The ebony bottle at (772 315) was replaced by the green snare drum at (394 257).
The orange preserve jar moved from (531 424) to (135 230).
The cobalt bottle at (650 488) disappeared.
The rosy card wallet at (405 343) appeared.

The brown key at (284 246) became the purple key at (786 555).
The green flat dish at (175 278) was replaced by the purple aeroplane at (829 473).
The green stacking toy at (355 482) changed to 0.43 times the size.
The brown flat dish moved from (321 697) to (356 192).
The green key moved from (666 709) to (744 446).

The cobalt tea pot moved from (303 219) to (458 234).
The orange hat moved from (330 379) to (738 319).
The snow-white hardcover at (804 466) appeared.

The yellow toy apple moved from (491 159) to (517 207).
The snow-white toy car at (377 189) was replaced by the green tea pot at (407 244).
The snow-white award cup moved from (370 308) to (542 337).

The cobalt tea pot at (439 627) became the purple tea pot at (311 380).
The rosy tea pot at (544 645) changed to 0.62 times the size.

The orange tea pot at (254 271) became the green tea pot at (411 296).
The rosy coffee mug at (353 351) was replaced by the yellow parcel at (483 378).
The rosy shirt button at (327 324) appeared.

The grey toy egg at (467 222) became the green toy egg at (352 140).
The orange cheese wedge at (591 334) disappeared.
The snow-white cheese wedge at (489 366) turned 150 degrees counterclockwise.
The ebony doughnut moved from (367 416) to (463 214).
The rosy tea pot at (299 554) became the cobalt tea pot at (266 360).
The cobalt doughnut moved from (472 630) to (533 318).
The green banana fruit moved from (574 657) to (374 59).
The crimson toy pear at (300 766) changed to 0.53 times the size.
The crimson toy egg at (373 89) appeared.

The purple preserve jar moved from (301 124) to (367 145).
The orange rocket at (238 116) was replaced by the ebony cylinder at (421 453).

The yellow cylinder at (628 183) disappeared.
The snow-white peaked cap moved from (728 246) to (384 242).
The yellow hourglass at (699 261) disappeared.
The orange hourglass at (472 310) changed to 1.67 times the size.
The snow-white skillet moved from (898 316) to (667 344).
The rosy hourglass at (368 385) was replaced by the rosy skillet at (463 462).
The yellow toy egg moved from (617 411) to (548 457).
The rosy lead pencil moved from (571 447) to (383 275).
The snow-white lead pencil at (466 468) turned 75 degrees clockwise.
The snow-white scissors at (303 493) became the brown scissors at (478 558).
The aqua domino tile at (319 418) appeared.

# # # # #

- _What is needed_: The entire listing is to be repeated exactly.

- _Response for this exercise_:
The ebony bottle at (772 315) was replaced by the green snare drum at (394 257).
The orange preserve jar moved from (531 424) to (135 230).
The cobalt bottle at (650 488) disappeared.
The rosy card wallet at (405 343) appeared.

The brown key at (284 246) became the purple key at (786 555).
The green flat dish at (175 278) was replaced by the purple aeroplane at (829 473).
The green stacking toy at (355 482) changed to 0.43 times the size.
The brown flat dish moved from (321 697) to (356 192).
The green key moved from (666 709) to (744 446).

The cobalt tea pot moved from (303 219) to (458 234).
The orange hat moved from (330 379) to (738 319).
The snow-white hardcover at (804 466) appeared.

The yellow toy apple moved from (491 159) to (517 207).
The snow-white toy car at (377 189) was replaced by the green tea pot at (407 244).
The snow-white award cup moved from (370 308) to (542 337).

The cobalt tea pot at (439 627) became the purple tea pot at (311 380).
The rosy tea pot at (544 645) changed to 0.62 times the size.

The orange tea pot at (254 271) became the green tea pot at (411 296).
The rosy coffee mug at (353 351) was replaced by the yellow parcel at (483 378).
The rosy shirt button at (327 324) appeared.

The grey toy egg at (467 222) became the green toy egg at (352 140).
The orange cheese wedge at (591 334) disappeared.
The snow-white cheese wedge at (489 366) turned 150 degrees counterclockwise.
The ebony doughnut moved from (367 416) to (463 214).
The rosy tea pot at (299 554) became the cobalt tea pot at (266 360).
The cobalt doughnut moved from (472 630) to (533 318).
The green banana fruit moved from (574 657) to (374 59).
The crimson toy pear at (300 766) changed to 0.53 times the size.
The crimson toy egg at (373 89) appeared.

The purple preserve jar moved from (301 124) to (367 145).
The orange rocket at (238 116) was replaced by the ebony cylinder at (421 453).

The yellow cylinder at (628 183) disappeared.
The snow-white peaked cap moved from (728 246) to (384 242).
The yellow hourglass at (699 261) disappeared.
The orange hourglass at (472 310) changed to 1.67 times the size.
The snow-white skillet moved from (898 316) to (667 344).
The rosy hourglass at (368 385) was replaced by the rosy skillet at (463 462).
The yellow toy egg moved from (617 411) to (548 457).
The rosy lead pencil moved from (571 447) to (383 275).
The snow-white lead pencil at (466 468) turned 75 degrees clockwise.
The snow-white scissors at (303 493) became the brown scissors at (478 558).
The aqua domino tile at (319 418) appeared.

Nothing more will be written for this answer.